(Data)
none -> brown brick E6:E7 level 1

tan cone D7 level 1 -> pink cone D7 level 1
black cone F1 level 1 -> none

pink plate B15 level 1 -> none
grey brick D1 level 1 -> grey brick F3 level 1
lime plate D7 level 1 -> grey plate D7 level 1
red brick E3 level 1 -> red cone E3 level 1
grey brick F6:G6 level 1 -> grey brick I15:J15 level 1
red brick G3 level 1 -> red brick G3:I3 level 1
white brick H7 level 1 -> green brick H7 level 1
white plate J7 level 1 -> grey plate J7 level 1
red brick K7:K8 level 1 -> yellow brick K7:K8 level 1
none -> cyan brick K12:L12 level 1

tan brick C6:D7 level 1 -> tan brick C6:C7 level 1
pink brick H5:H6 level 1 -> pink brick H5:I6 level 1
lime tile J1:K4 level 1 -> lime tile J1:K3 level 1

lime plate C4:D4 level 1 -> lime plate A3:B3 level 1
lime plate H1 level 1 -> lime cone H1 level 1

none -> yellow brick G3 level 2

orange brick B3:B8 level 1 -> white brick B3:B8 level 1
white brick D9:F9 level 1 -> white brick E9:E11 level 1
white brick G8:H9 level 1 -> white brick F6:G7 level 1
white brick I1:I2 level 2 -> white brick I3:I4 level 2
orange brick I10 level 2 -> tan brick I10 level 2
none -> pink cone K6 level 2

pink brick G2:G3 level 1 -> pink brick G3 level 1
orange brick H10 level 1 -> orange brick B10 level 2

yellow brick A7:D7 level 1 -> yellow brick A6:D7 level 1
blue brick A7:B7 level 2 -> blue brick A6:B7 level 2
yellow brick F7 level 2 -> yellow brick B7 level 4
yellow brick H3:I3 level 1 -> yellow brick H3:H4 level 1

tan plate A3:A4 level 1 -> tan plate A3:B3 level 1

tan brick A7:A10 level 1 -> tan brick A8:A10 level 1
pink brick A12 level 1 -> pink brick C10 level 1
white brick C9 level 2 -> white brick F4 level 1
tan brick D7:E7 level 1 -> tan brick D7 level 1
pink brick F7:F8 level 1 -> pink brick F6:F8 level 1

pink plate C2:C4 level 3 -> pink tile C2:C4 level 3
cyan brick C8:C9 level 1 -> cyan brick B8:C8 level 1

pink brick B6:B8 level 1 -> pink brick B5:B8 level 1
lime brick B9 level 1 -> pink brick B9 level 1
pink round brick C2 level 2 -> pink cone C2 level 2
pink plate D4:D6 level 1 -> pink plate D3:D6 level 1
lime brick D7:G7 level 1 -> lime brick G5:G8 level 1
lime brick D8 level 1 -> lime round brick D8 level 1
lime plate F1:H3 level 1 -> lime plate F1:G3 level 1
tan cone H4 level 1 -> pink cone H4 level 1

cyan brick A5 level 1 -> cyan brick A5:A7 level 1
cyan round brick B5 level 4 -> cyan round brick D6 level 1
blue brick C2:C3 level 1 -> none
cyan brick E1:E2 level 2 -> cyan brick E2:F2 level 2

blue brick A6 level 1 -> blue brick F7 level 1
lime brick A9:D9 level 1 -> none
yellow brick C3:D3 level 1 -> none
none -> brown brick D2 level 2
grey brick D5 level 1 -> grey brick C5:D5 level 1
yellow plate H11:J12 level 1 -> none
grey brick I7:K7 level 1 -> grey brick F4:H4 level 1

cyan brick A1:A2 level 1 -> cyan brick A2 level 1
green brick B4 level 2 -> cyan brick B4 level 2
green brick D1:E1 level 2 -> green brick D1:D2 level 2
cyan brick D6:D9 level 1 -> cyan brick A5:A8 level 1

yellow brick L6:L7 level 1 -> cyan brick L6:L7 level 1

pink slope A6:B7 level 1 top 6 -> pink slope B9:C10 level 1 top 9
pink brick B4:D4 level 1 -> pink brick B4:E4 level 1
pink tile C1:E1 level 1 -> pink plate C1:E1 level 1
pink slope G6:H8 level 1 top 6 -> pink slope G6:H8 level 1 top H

(Problem description)
Please reproduce the entire listing, exactly as shown.

(Response to the task)
none -> brown brick E6:E7 level 1

tan cone D7 level 1 -> pink cone D7 level 1
black cone F1 level 1 -> none

pink plate B15 level 1 -> none
grey brick D1 level 1 -> grey brick F3 level 1
lime plate D7 level 1 -> grey plate D7 level 1
red brick E3 level 1 -> red cone E3 level 1
grey brick F6:G6 level 1 -> grey brick I15:J15 level 1
red brick G3 level 1 -> red brick G3:I3 level 1
white brick H7 level 1 -> green brick H7 level 1
white plate J7 level 1 -> grey plate J7 level 1
red brick K7:K8 level 1 -> yellow brick K7:K8 level 1
none -> cyan brick K12:L12 level 1

tan brick C6:D7 level 1 -> tan brick C6:C7 level 1
pink brick H5:H6 level 1 -> pink brick H5:I6 level 1
lime tile J1:K4 level 1 -> lime tile J1:K3 level 1

lime plate C4:D4 level 1 -> lime plate A3:B3 level 1
lime plate H1 level 1 -> lime cone H1 level 1

none -> yellow brick G3 level 2

orange brick B3:B8 level 1 -> white brick B3:B8 level 1
white brick D9:F9 level 1 -> white brick E9:E11 level 1
white brick G8:H9 level 1 -> white brick F6:G7 level 1
white brick I1:I2 level 2 -> white brick I3:I4 level 2
orange brick I10 level 2 -> tan brick I10 level 2
none -> pink cone K6 level 2

pink brick G2:G3 level 1 -> pink brick G3 level 1
orange brick H10 level 1 -> orange brick B10 level 2

yellow brick A7:D7 level 1 -> yellow brick A6:D7 level 1
blue brick A7:B7 level 2 -> blue brick A6:B7 level 2
yellow brick F7 level 2 -> yellow brick B7 level 4
yellow brick H3:I3 level 1 -> yellow brick H3:H4 level 1

tan plate A3:A4 level 1 -> tan plate A3:B3 level 1

tan brick A7:A10 level 1 -> tan brick A8:A10 level 1
pink brick A12 level 1 -> pink brick C10 level 1
white brick C9 level 2 -> white brick F4 level 1
tan brick D7:E7 level 1 -> tan brick D7 level 1
pink brick F7:F8 level 1 -> pink brick F6:F8 level 1

pink plate C2:C4 level 3 -> pink tile C2:C4 level 3
cyan brick C8:C9 level 1 -> cyan brick B8:C8 level 1

pink brick B6:B8 level 1 -> pink brick B5:B8 level 1
lime brick B9 level 1 -> pink brick B9 level 1
pink round brick C2 level 2 -> pink cone C2 level 2
pink plate D4:D6 level 1 -> pink plate D3:D6 level 1
lime brick D7:G7 level 1 -> lime brick G5:G8 level 1
lime brick D8 level 1 -> lime round brick D8 level 1
lime plate F1:H3 level 1 -> lime plate F1:G3 level 1
tan cone H4 level 1 -> pink cone H4 level 1

cyan brick A5 level 1 -> cyan brick A5:A7 level 1
cyan round brick B5 level 4 -> cyan round brick D6 level 1
blue brick C2:C3 level 1 -> none
cyan brick E1:E2 level 2 -> cyan brick E2:F2 level 2

blue brick A6 level 1 -> blue brick F7 level 1
lime brick A9:D9 level 1 -> none
yellow brick C3:D3 level 1 -> none
none -> brown brick D2 level 2
grey brick D5 level 1 -> grey brick C5:D5 level 1
yellow plate H11:J12 level 1 -> none
grey brick I7:K7 level 1 -> grey brick F4:H4 level 1

cyan brick A1:A2 level 1 -> cyan brick A2 level 1
green brick B4 level 2 -> cyan brick B4 level 2
green brick D1:E1 level 2 -> green brick D1:D2 level 2
cyan brick D6:D9 level 1 -> cyan brick A5:A8 level 1

yellow brick L6:L7 level 1 -> cyan brick L6:L7 level 1

pink slope A6:B7 level 1 top 6 -> pink slope B9:C10 level 1 top 9
pink brick B4:D4 level 1 -> pink brick B4:E4 level 1
pink tile C1:E1 level 1 -> pink plate C1:E1 level 1
pink slope G6:H8 level 1 top 6 -> pink slope G6:H8 level 1 top H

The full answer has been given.